▸ TASK TO CARRY OUT: Wherever "orange" turns up in a line of the entries below, that line counts. Say how many such lines there are, with no other words.

▸ SOURCE DATA:
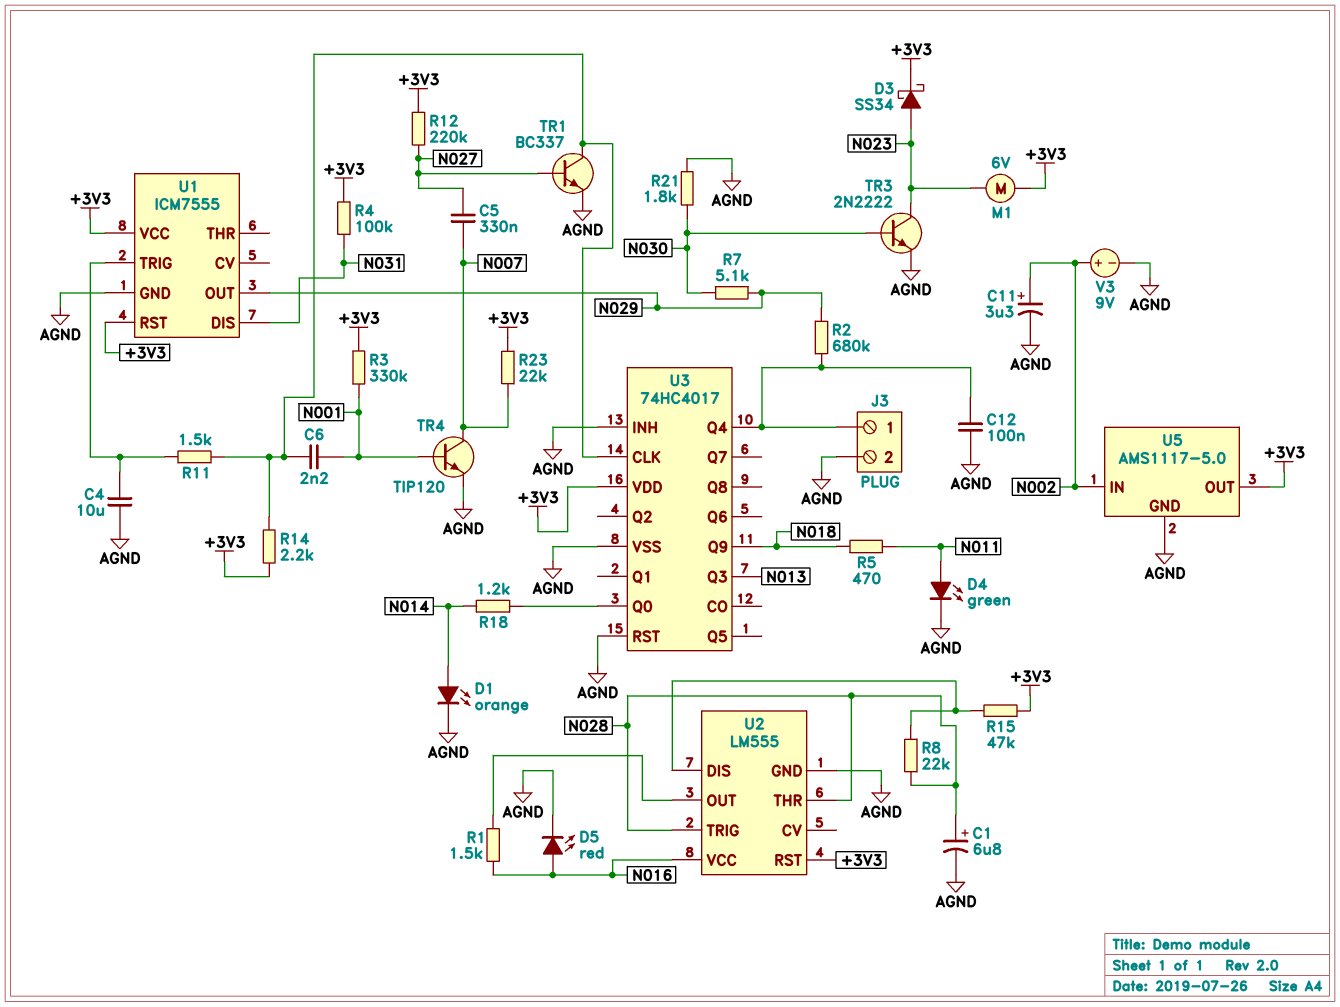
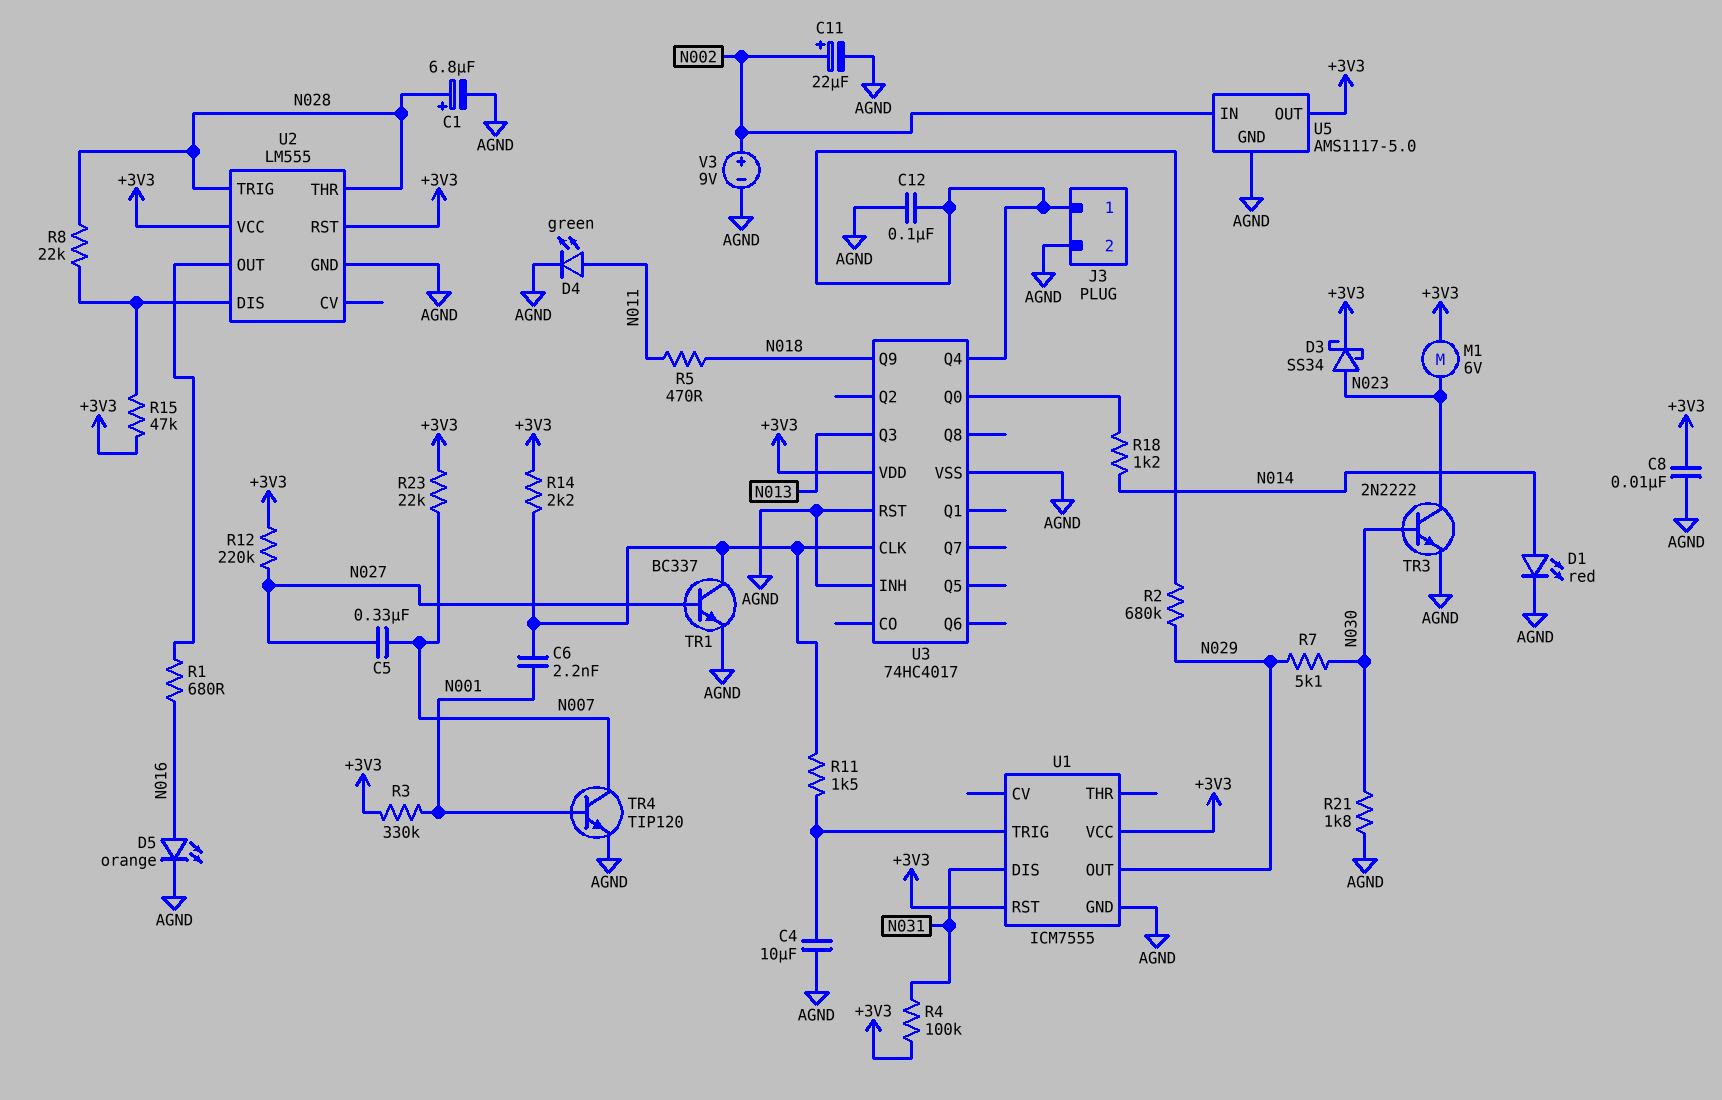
C8: none -> 10nF (+3V3, AGND)
C11: 3.3uF (plus N002, minus AGND) -> 22uF (plus N002, minus AGND)
D1: LED orange (A N014, K AGND) -> LED red (A N014, K AGND)
D5: LED red (A N016, K AGND) -> LED orange (A N016, K AGND)
R1: 1.5k (N016, U2/OUT) -> 680 (N016, U2/OUT)
U2 pin VCC: N016 -> +3V3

▸ ANSWER AREA: 2